-- Opening Marker --
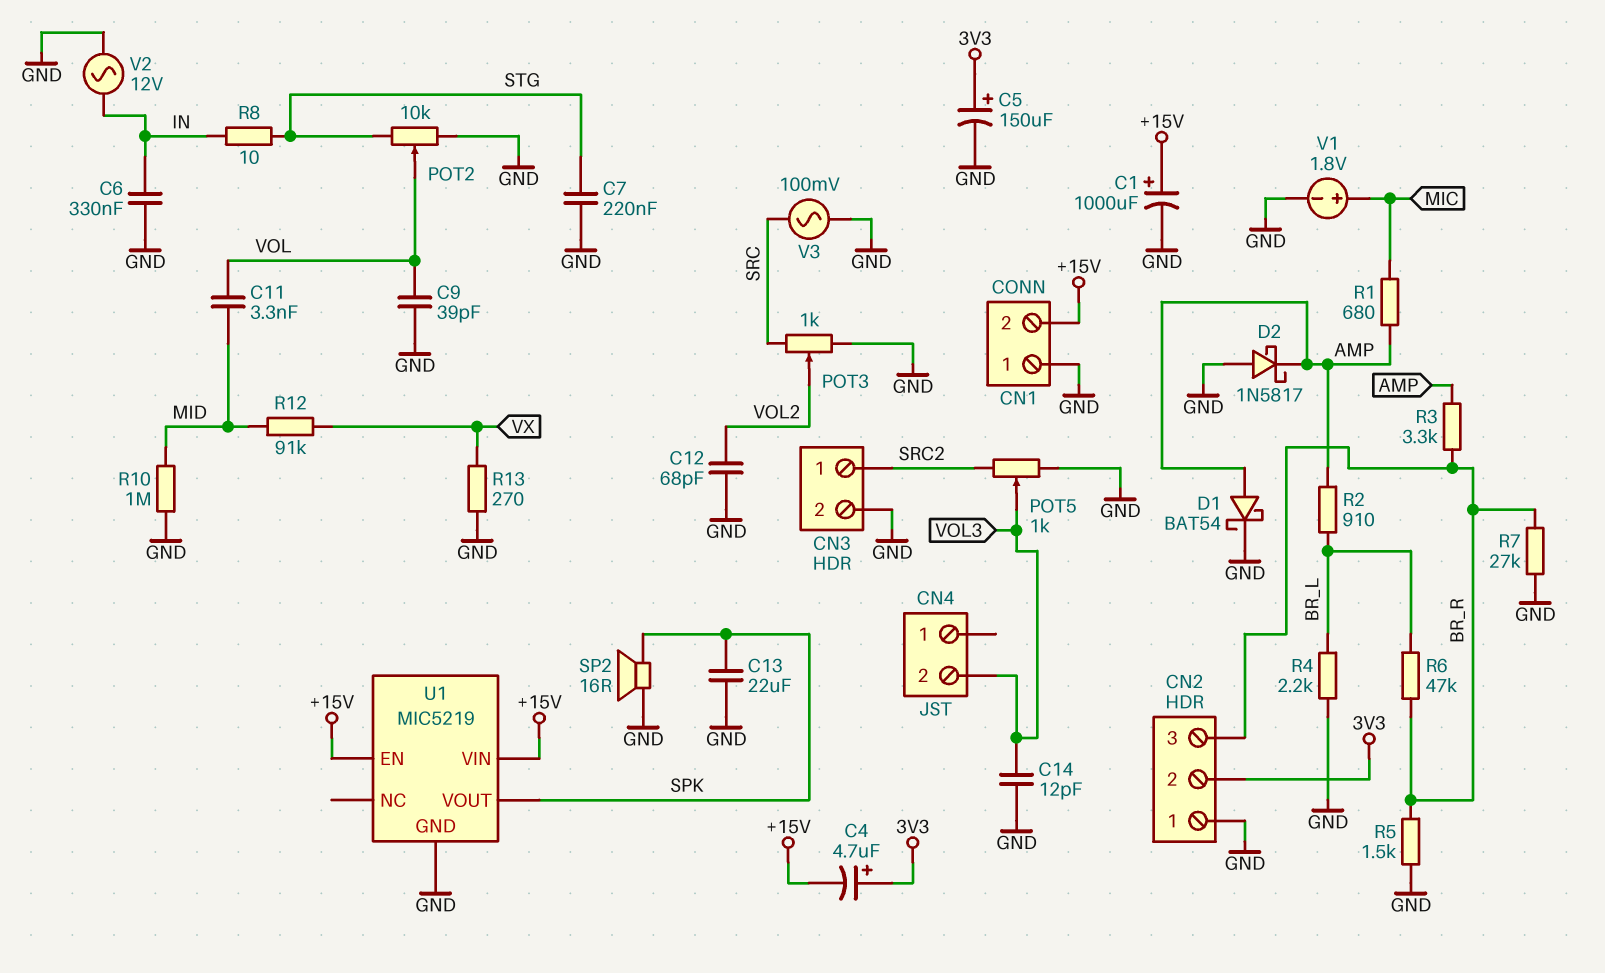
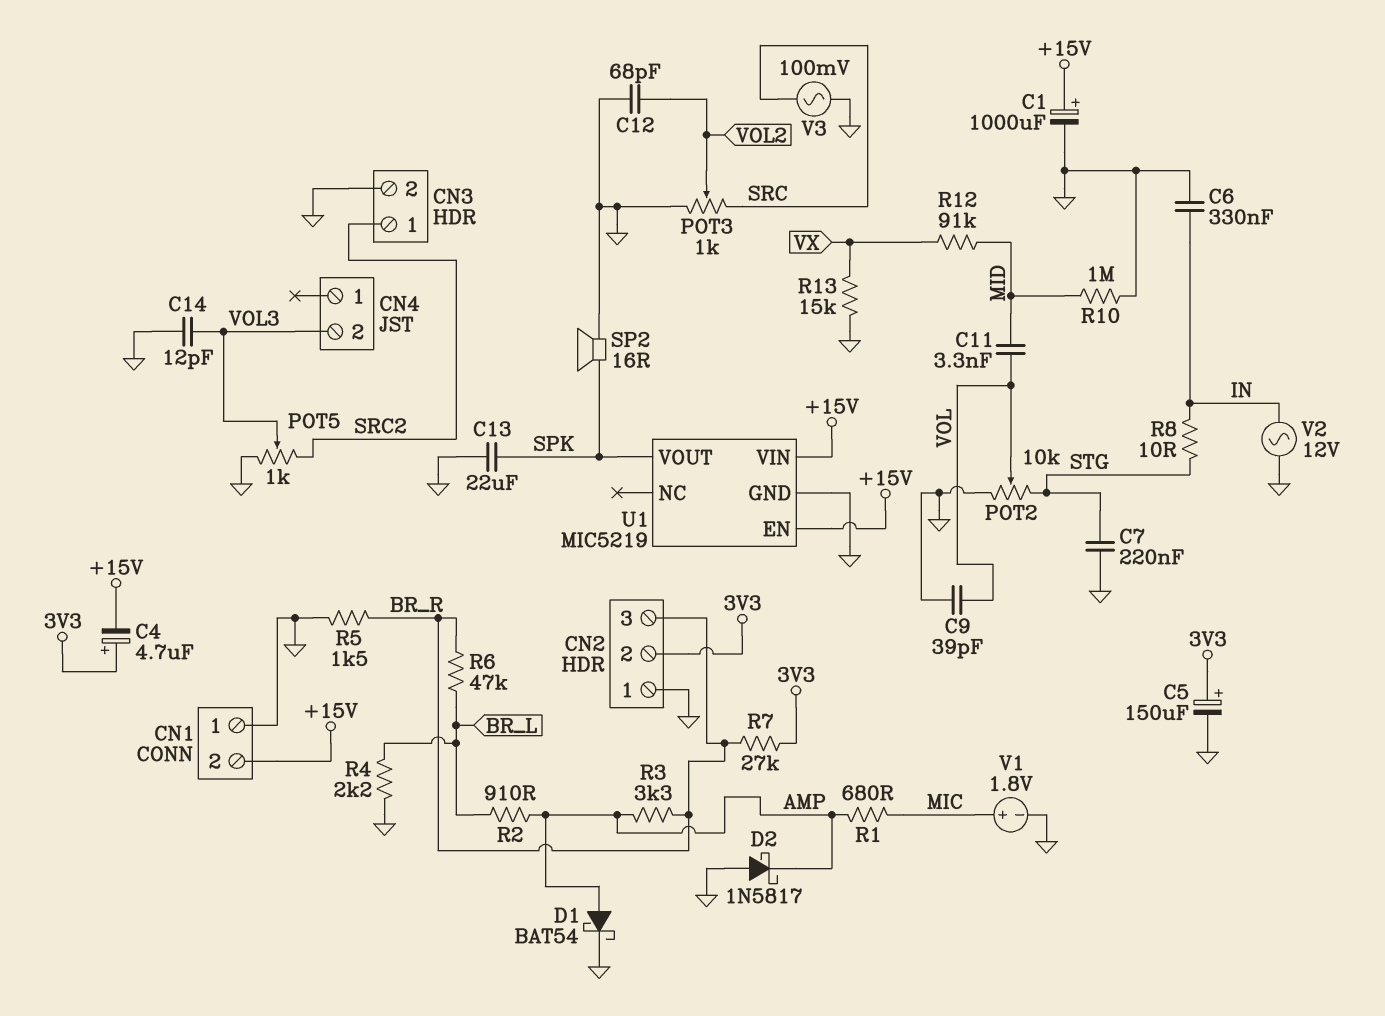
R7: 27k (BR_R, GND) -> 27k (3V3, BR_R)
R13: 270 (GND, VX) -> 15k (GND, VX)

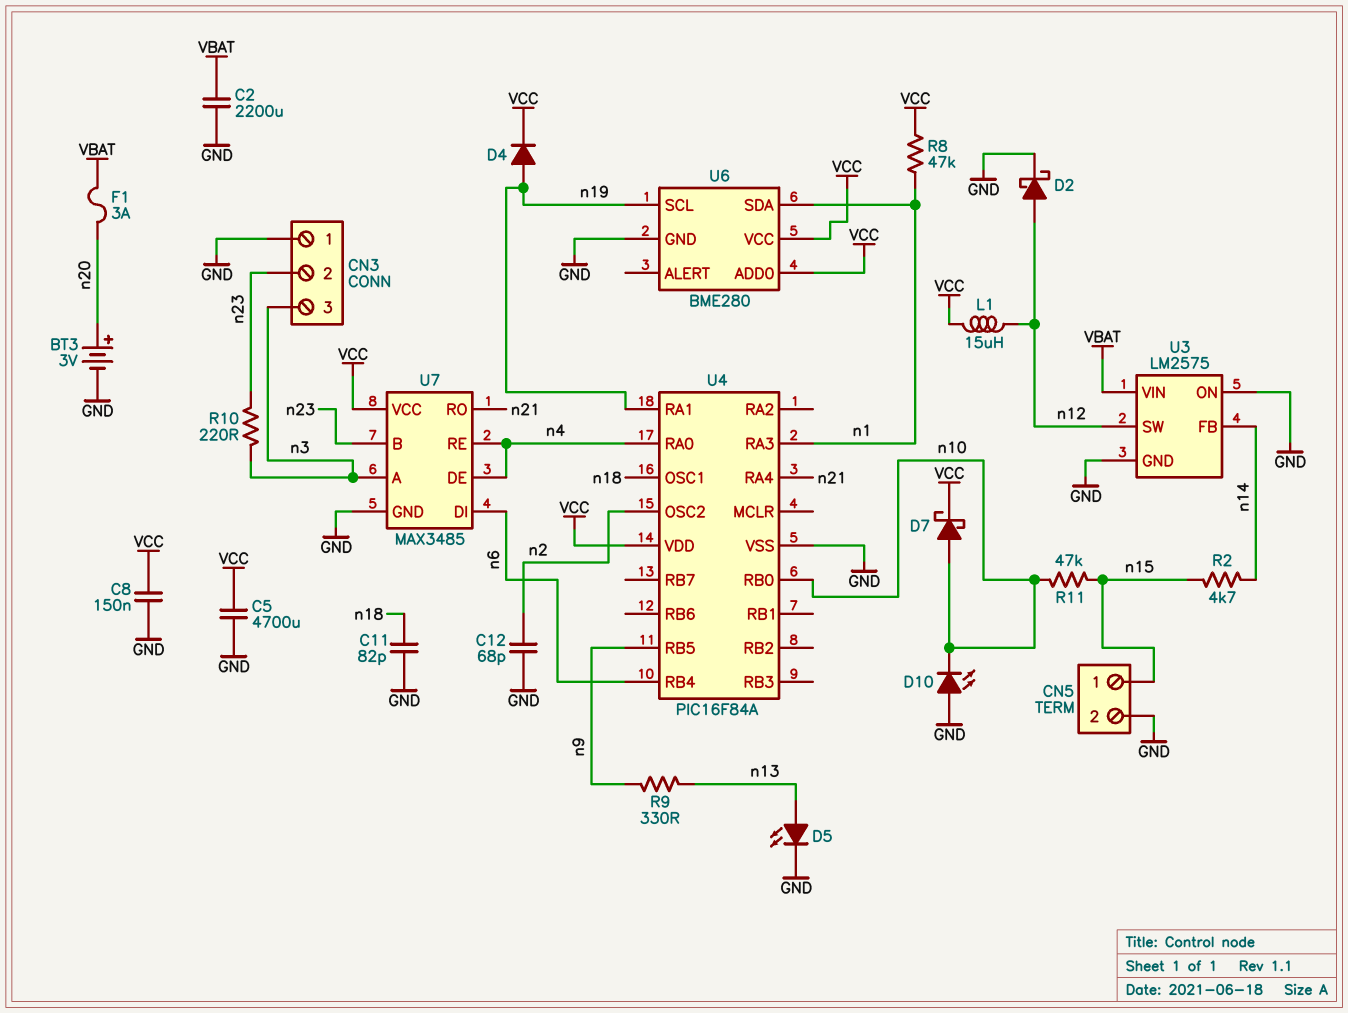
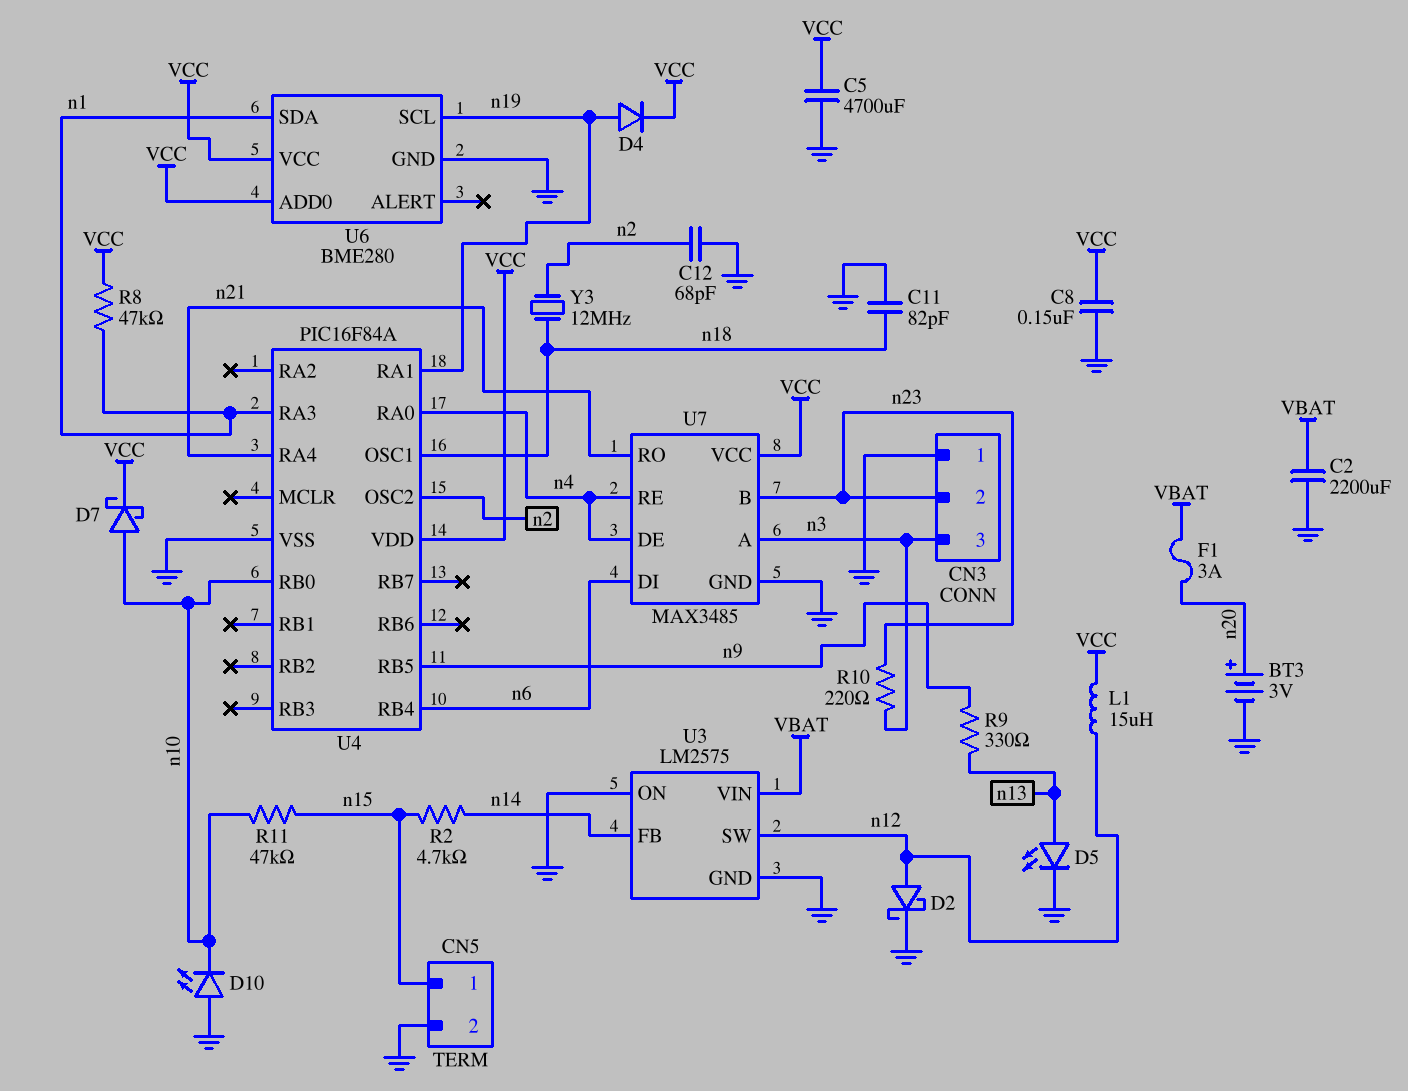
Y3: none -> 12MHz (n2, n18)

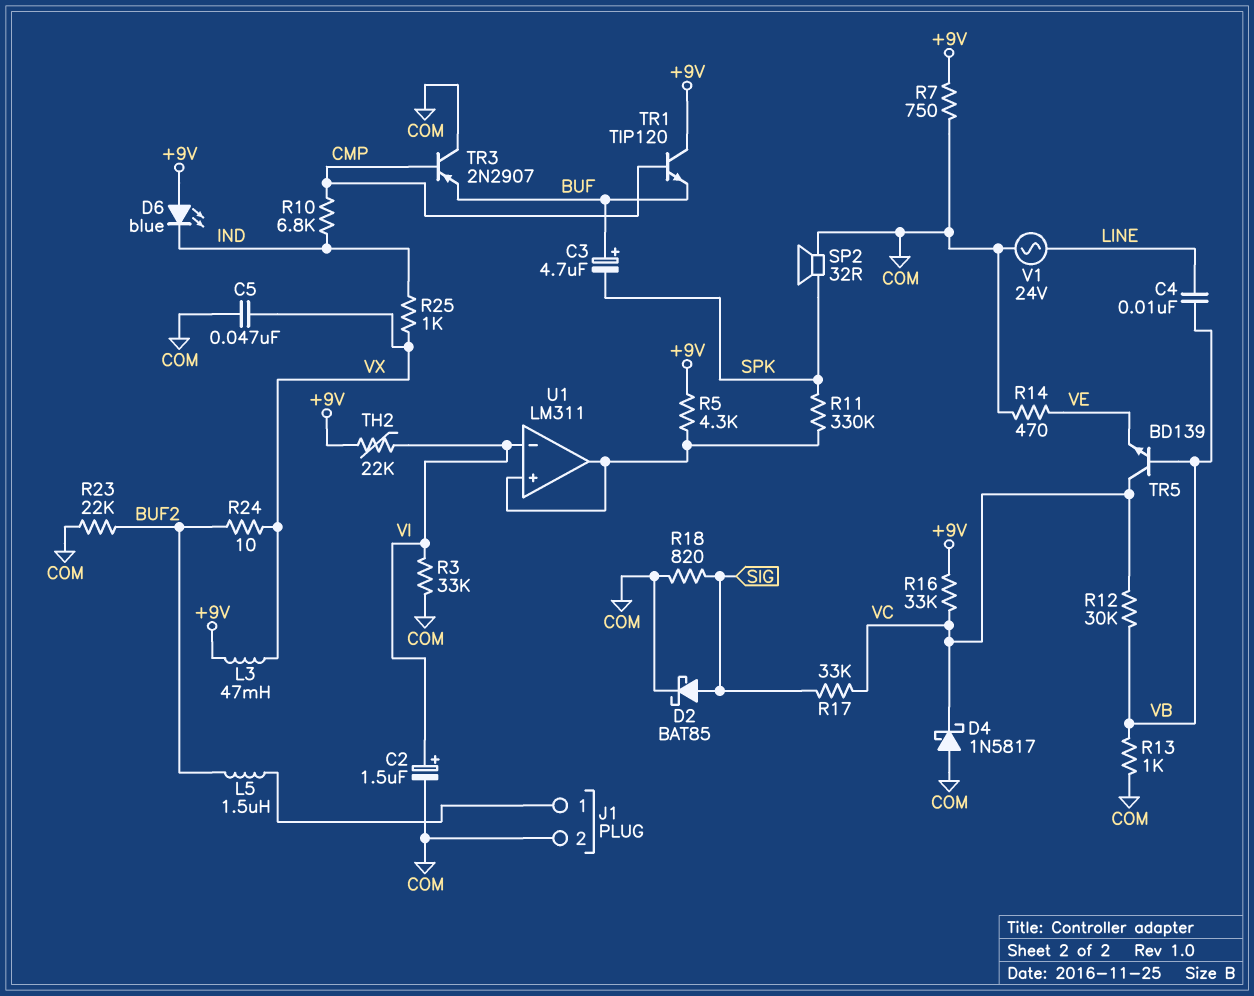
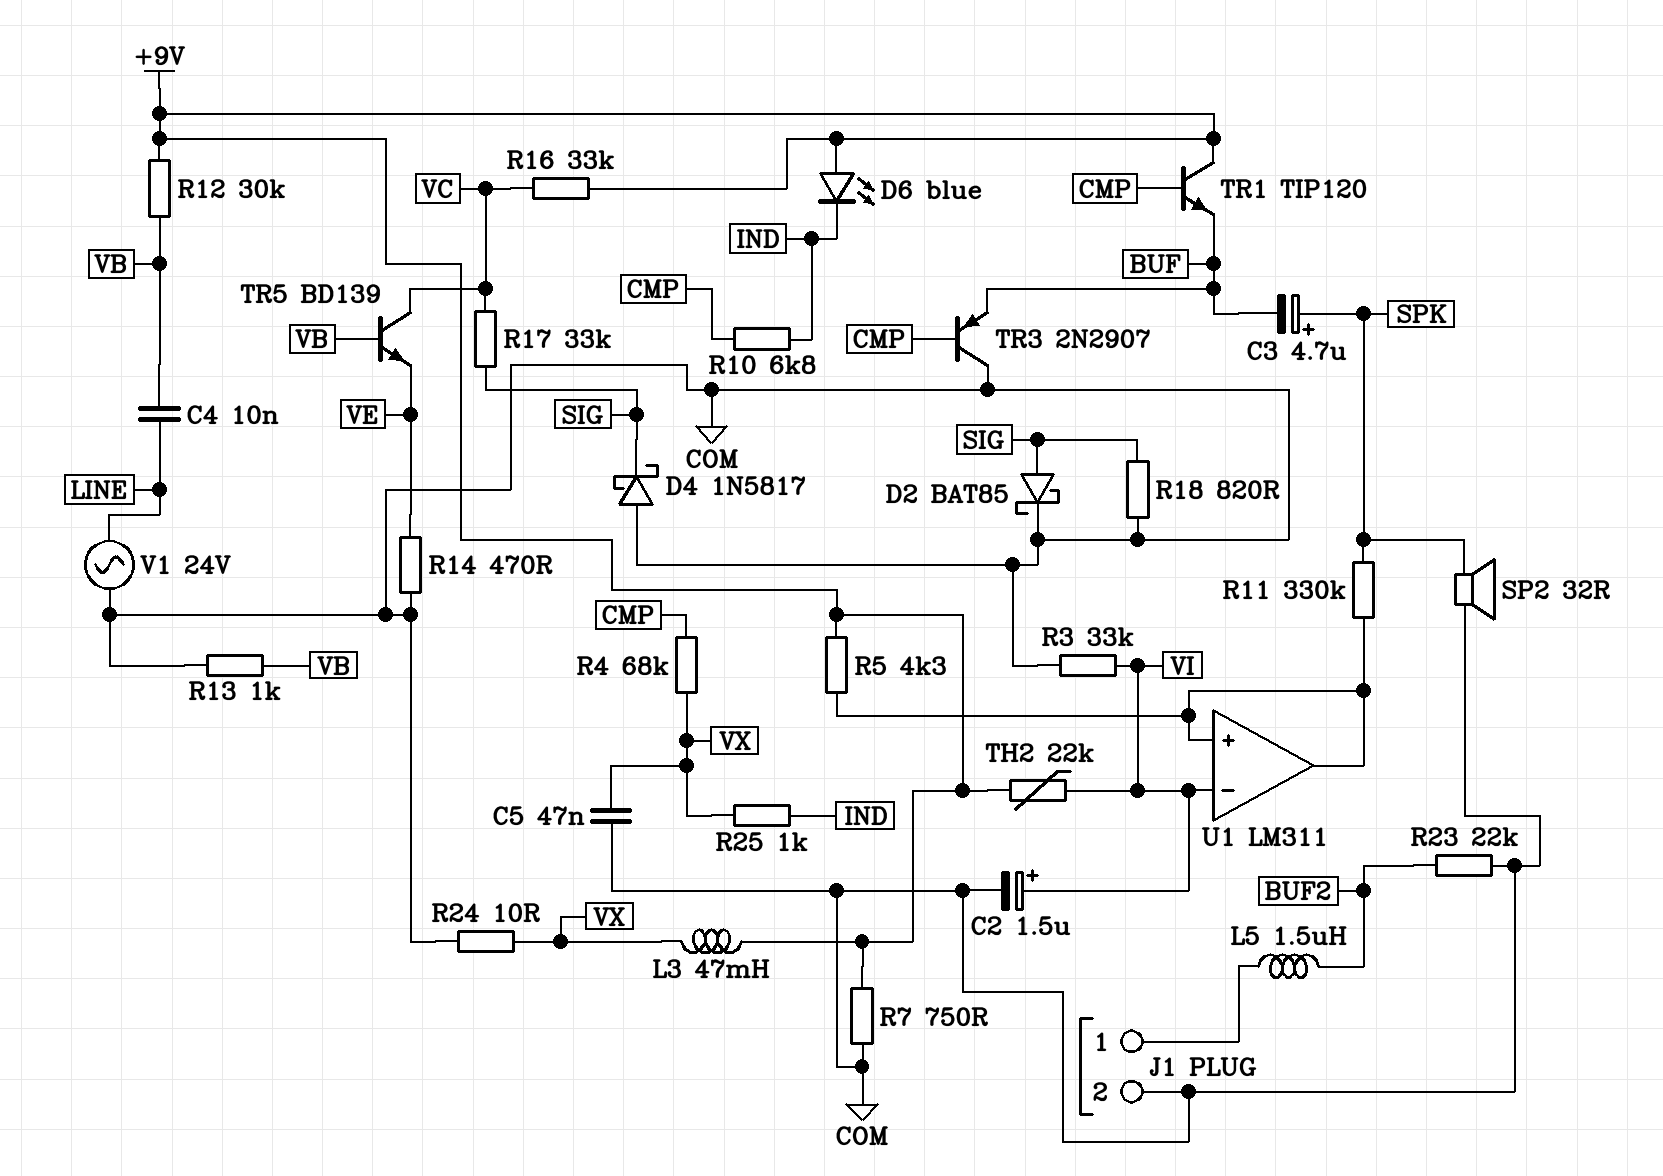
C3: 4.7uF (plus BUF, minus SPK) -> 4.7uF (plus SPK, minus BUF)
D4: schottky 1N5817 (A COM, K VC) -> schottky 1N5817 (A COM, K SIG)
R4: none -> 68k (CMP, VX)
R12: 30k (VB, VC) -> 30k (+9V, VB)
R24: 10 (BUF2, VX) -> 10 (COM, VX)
-- Closing Marker --
Note each line above that contains "none" and copy it out.

- _RESPONSE TO THIS TASK_
Y3: none -> 12MHz (n2, n18)
R4: none -> 68k (CMP, VX)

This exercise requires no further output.